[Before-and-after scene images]
┌────────

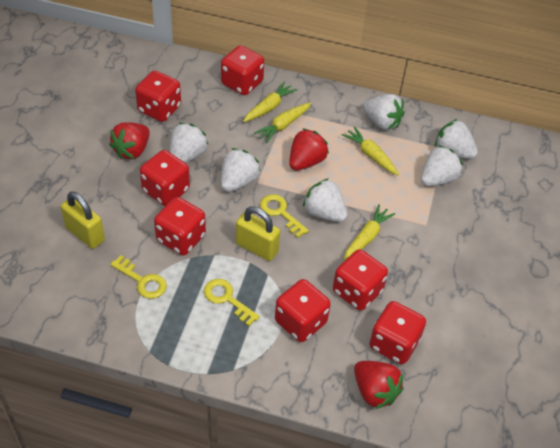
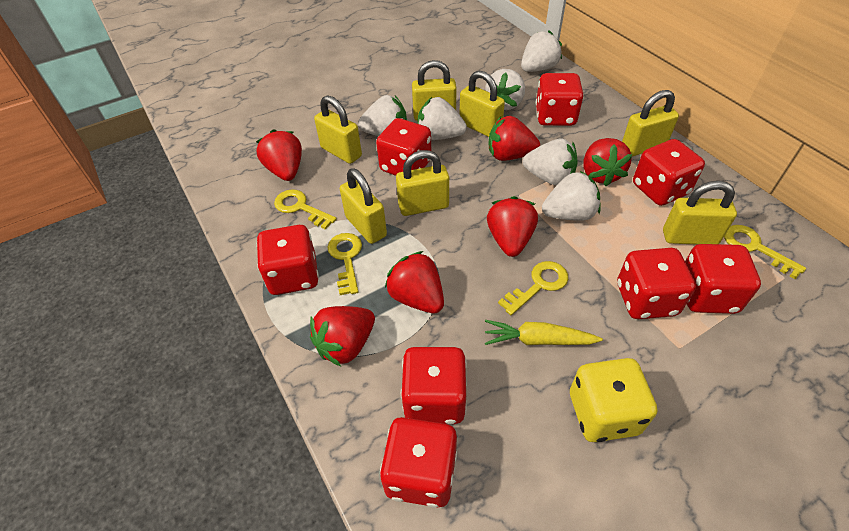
red dice: 7 -> 8
red strawberry: 3 -> 6
yellow carrot: 4 -> 1
yellow dice: 0 -> 1
yellow key: 3 -> 4
yellow padlock: 2 -> 7

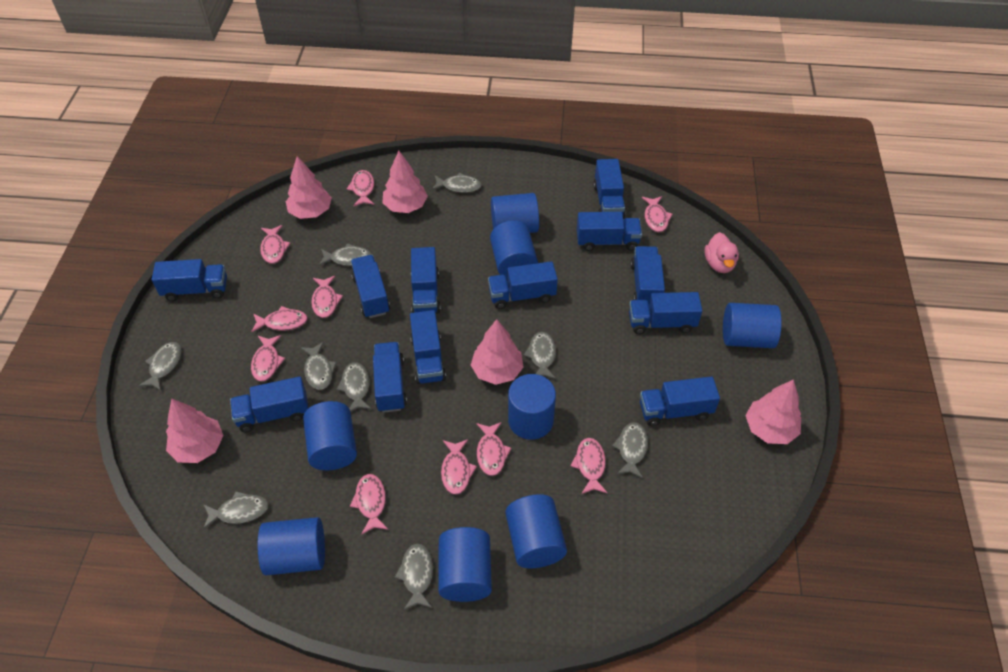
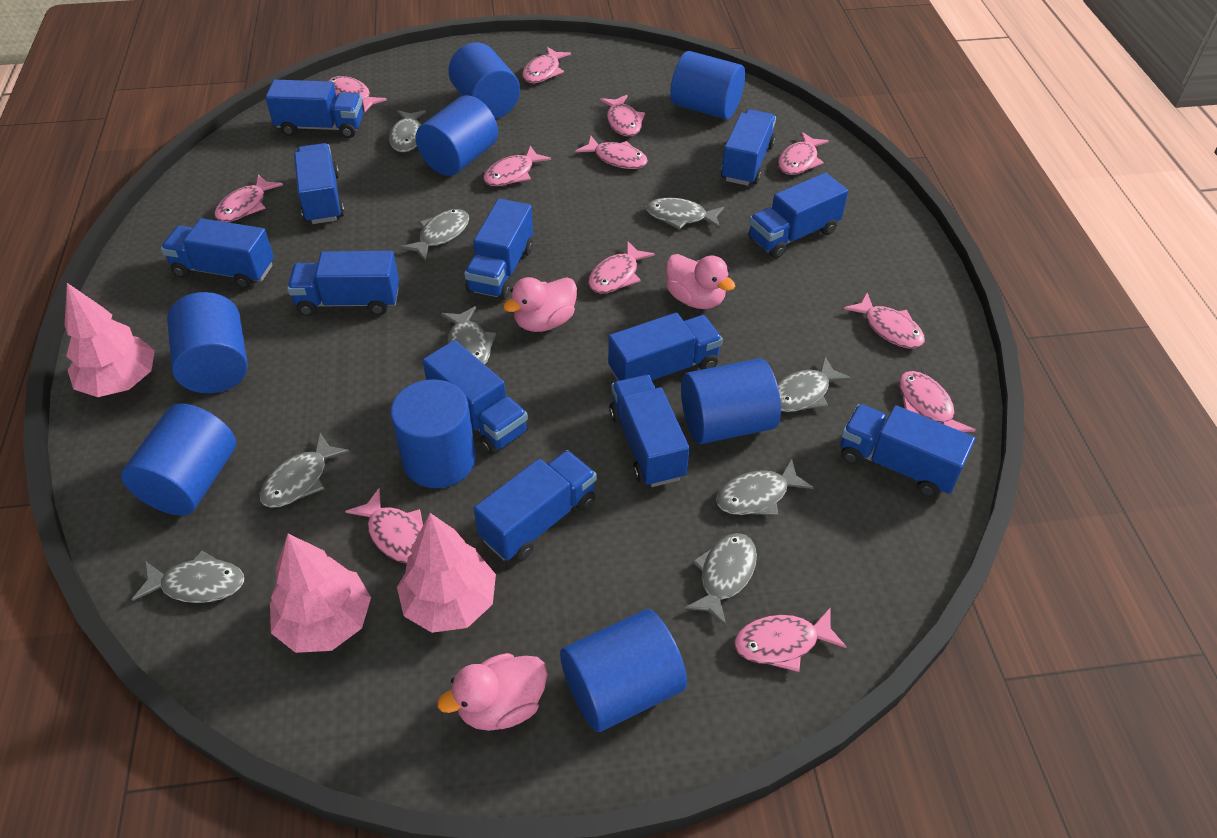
pink duck: 1 -> 3
pink fish: 10 -> 12
pink tree: 5 -> 3

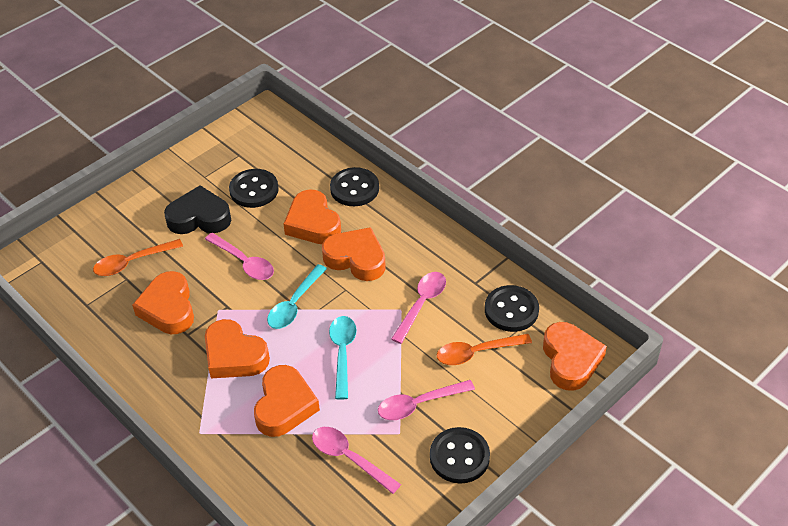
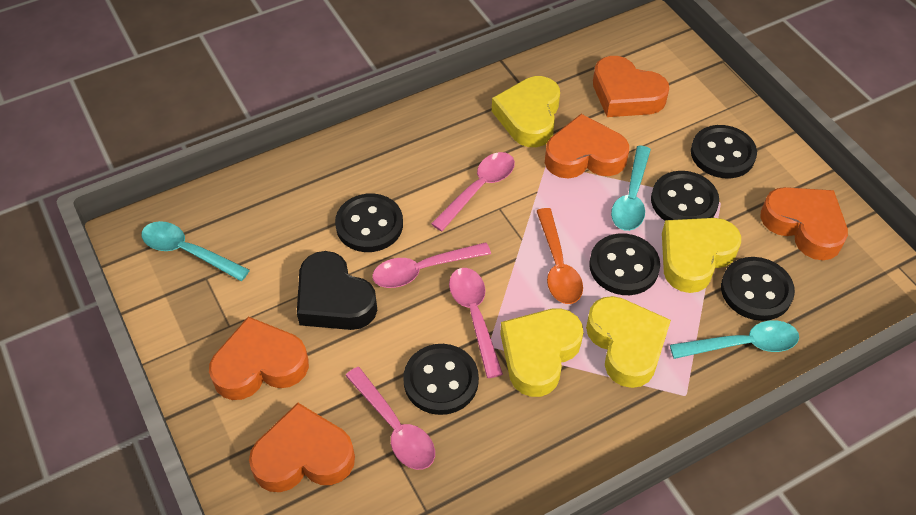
black button: 4 -> 6
orange heart: 6 -> 5
orange spoon: 2 -> 1
turquoise spoon: 2 -> 3
yellow heart: 0 -> 4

└────────

[Work instruction] Could you write out the records again exactly, omitting each image?

[Output for this task]
red dice: 7 -> 8
red strawberry: 3 -> 6
yellow carrot: 4 -> 1
yellow dice: 0 -> 1
yellow key: 3 -> 4
yellow padlock: 2 -> 7

pink duck: 1 -> 3
pink fish: 10 -> 12
pink tree: 5 -> 3

black button: 4 -> 6
orange heart: 6 -> 5
orange spoon: 2 -> 1
turquoise spoon: 2 -> 3
yellow heart: 0 -> 4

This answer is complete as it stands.